- _Task to complete_
Please render the data from the line containing "holiday [737, 875]" through the line containing "Siti (254, 1977)", both included, as a Markdown table with the columns Number and Record line, leaving out any blank lines.
## START Records shown
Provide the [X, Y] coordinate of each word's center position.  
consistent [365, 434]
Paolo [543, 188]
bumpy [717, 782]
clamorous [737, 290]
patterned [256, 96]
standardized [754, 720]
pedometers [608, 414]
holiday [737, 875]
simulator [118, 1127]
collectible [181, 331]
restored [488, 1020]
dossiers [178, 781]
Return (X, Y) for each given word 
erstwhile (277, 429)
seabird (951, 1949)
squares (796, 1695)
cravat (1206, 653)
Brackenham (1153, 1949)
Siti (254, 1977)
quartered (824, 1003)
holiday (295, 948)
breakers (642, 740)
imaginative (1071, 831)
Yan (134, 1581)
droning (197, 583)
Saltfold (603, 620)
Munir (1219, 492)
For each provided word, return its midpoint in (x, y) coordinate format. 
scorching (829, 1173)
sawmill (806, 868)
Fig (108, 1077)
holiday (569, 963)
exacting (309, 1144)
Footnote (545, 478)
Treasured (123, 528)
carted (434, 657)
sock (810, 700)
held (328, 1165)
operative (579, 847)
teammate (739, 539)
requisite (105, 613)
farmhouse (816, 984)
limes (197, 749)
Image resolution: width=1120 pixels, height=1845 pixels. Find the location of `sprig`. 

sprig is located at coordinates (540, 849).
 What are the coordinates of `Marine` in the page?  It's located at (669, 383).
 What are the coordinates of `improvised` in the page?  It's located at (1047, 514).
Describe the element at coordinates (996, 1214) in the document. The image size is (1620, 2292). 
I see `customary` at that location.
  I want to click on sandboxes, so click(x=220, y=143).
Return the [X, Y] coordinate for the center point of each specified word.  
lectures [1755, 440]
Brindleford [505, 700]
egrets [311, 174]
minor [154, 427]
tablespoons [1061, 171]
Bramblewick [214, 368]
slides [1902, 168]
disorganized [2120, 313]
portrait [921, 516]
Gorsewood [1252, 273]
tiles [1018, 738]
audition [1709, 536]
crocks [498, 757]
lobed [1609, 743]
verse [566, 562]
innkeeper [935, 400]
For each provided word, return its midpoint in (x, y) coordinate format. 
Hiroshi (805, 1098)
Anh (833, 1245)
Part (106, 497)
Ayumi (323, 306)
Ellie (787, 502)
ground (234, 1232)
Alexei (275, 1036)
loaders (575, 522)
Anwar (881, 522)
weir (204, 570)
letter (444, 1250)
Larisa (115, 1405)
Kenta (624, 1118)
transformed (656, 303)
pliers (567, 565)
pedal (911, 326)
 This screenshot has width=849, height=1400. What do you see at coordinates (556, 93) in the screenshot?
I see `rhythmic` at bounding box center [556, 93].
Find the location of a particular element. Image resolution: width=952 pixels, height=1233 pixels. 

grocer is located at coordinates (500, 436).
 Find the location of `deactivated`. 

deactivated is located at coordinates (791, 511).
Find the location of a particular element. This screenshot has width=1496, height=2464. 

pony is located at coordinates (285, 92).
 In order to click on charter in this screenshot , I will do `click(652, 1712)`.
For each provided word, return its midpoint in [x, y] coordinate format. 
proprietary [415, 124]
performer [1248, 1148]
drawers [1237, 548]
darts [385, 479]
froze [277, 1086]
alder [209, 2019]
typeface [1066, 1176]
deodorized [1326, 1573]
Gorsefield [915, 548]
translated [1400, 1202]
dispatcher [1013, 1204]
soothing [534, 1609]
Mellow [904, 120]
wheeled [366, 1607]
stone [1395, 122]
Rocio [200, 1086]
## END Records shown
- _Written solution_
| Number | Record line |
|---|---|
| 1 | holiday [737, 875] |
| 2 | simulator [118, 1127] |
| 3 | collectible [181, 331] |
| 4 | restored [488, 1020] |
| 5 | dossiers [178, 781] |
| 6 | Return (X, Y) for each given word  |
| 7 | erstwhile (277, 429) |
| 8 | seabird (951, 1949) |
| 9 | squares (796, 1695) |
| 10 | cravat (1206, 653) |
| 11 | Brackenham (1153, 1949) |
| 12 | Siti (254, 1977) |